### ACTIVITY
Your answer should consist only of the line with "CN201 pin 2: GND -> N_10" and the lines after it, reproduced exactly through the end of the entries below.

(Content revision data)
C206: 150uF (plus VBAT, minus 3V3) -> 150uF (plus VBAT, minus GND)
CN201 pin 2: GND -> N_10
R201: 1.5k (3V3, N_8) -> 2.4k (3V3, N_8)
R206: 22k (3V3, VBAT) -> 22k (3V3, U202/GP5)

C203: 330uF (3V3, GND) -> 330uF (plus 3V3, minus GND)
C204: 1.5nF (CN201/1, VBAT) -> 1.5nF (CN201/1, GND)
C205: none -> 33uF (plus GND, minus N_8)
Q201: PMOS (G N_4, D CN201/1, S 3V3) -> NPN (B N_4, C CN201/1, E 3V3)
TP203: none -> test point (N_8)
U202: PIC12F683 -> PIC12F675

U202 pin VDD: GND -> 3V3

### ANSWER BOX
CN201 pin 2: GND -> N_10
R201: 1.5k (3V3, N_8) -> 2.4k (3V3, N_8)
R206: 22k (3V3, VBAT) -> 22k (3V3, U202/GP5)

C203: 330uF (3V3, GND) -> 330uF (plus 3V3, minus GND)
C204: 1.5nF (CN201/1, VBAT) -> 1.5nF (CN201/1, GND)
C205: none -> 33uF (plus GND, minus N_8)
Q201: PMOS (G N_4, D CN201/1, S 3V3) -> NPN (B N_4, C CN201/1, E 3V3)
TP203: none -> test point (N_8)
U202: PIC12F683 -> PIC12F675

U202 pin VDD: GND -> 3V3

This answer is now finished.